Which lines come from the start of the records through the line that holds "R1: 100k (D0, GND) -> 47k (D0, GND)"? Write them out word for word.

** Records for the task follows **

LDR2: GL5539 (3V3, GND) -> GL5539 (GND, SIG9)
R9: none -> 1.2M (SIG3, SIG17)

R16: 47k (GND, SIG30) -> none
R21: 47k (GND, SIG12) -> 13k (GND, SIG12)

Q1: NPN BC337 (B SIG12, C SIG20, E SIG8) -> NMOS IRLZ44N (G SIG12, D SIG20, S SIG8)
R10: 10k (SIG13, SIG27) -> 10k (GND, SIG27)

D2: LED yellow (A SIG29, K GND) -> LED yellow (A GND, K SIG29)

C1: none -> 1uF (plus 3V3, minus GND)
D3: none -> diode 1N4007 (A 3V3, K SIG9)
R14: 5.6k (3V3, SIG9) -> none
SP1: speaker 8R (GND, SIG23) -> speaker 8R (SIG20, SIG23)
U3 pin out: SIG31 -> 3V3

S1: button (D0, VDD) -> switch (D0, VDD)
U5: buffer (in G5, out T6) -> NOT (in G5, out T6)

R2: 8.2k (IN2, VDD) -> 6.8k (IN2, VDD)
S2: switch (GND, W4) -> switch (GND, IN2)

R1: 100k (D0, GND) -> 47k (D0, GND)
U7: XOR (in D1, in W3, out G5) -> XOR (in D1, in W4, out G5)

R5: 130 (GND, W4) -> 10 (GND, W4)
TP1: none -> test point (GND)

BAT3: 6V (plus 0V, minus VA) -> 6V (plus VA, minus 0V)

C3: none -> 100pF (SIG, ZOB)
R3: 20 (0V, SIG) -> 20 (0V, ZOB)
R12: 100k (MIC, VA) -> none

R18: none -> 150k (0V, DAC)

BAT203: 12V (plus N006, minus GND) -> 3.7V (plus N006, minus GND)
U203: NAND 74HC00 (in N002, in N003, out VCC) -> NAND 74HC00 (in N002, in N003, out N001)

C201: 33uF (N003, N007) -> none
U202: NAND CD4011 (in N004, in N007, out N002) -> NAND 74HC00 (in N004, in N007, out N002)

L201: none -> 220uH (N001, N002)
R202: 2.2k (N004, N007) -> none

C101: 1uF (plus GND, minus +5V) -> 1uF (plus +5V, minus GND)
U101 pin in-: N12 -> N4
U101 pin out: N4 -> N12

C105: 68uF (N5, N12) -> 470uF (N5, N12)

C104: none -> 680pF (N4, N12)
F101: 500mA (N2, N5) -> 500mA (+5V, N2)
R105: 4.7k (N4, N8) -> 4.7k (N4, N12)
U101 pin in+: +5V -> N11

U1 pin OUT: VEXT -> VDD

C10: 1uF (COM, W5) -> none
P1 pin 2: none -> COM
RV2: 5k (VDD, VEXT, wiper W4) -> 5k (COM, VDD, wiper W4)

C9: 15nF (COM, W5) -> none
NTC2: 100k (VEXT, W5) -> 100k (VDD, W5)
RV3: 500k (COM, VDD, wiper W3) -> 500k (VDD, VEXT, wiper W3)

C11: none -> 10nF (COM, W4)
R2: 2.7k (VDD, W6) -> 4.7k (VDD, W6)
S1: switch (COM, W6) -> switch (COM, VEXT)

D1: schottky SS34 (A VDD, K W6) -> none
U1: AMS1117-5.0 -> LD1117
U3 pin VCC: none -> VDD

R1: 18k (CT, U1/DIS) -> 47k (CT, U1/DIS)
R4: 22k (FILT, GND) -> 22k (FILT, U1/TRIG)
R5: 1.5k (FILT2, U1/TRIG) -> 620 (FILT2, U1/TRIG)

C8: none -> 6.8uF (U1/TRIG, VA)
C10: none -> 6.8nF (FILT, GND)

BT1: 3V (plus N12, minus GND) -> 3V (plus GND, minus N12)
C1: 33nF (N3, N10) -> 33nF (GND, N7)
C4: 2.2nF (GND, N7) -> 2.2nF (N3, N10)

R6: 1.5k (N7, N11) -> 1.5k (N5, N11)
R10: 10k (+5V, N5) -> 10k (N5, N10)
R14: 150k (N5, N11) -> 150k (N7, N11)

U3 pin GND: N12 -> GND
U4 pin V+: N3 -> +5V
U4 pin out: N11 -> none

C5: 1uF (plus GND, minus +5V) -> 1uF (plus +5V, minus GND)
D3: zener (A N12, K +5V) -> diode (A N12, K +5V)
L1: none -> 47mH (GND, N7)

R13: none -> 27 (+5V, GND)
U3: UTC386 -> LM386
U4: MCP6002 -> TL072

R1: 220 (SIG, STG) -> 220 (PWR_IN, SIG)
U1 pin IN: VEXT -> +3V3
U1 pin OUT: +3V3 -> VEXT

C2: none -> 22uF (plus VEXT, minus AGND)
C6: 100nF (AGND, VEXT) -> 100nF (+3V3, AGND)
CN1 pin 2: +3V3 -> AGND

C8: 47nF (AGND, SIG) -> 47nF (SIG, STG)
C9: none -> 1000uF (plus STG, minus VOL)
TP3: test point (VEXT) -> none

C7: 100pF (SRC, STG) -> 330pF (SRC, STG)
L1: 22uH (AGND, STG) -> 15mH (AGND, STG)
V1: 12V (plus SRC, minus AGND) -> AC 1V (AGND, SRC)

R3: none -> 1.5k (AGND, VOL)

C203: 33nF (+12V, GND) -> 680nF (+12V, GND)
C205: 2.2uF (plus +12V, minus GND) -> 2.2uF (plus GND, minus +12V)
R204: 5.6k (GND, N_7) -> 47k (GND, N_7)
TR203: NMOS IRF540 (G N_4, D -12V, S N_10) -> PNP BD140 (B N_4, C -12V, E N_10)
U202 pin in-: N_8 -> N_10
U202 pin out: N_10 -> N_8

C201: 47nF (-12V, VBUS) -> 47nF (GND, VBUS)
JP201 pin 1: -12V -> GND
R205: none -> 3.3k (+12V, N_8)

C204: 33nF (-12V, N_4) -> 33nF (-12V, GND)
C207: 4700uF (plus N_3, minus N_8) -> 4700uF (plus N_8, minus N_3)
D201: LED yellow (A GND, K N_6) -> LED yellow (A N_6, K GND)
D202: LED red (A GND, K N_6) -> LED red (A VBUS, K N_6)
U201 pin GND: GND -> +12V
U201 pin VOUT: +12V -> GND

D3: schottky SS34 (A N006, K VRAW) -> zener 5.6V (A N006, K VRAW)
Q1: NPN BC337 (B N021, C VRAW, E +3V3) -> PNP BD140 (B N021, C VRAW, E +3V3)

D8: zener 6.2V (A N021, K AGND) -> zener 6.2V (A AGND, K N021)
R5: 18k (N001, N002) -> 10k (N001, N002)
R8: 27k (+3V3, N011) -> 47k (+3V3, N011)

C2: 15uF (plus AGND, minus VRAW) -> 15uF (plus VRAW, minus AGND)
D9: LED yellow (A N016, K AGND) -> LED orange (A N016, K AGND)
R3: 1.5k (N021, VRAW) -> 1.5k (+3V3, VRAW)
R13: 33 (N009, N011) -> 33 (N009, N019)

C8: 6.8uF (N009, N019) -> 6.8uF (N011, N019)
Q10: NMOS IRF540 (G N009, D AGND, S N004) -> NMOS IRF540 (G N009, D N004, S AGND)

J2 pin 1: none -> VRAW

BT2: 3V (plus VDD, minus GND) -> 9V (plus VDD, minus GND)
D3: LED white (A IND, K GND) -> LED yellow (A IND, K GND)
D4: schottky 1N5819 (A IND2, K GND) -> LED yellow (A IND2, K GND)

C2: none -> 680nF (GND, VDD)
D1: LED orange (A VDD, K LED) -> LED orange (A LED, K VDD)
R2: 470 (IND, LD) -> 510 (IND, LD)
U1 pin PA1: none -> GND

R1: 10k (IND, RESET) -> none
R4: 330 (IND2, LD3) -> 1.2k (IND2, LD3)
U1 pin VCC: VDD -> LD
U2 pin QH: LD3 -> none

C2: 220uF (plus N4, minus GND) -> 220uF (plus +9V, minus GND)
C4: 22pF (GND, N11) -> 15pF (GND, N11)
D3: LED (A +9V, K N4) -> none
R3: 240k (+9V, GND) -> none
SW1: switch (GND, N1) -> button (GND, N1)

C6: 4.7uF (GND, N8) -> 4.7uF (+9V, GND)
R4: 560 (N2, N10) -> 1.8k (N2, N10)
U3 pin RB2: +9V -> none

** End of Records for the task **

Result for this exercise:
LDR2: GL5539 (3V3, GND) -> GL5539 (GND, SIG9)
R9: none -> 1.2M (SIG3, SIG17)

R16: 47k (GND, SIG30) -> none
R21: 47k (GND, SIG12) -> 13k (GND, SIG12)

Q1: NPN BC337 (B SIG12, C SIG20, E SIG8) -> NMOS IRLZ44N (G SIG12, D SIG20, S SIG8)
R10: 10k (SIG13, SIG27) -> 10k (GND, SIG27)

D2: LED yellow (A SIG29, K GND) -> LED yellow (A GND, K SIG29)

C1: none -> 1uF (plus 3V3, minus GND)
D3: none -> diode 1N4007 (A 3V3, K SIG9)
R14: 5.6k (3V3, SIG9) -> none
SP1: speaker 8R (GND, SIG23) -> speaker 8R (SIG20, SIG23)
U3 pin out: SIG31 -> 3V3

S1: button (D0, VDD) -> switch (D0, VDD)
U5: buffer (in G5, out T6) -> NOT (in G5, out T6)

R2: 8.2k (IN2, VDD) -> 6.8k (IN2, VDD)
S2: switch (GND, W4) -> switch (GND, IN2)

R1: 100k (D0, GND) -> 47k (D0, GND)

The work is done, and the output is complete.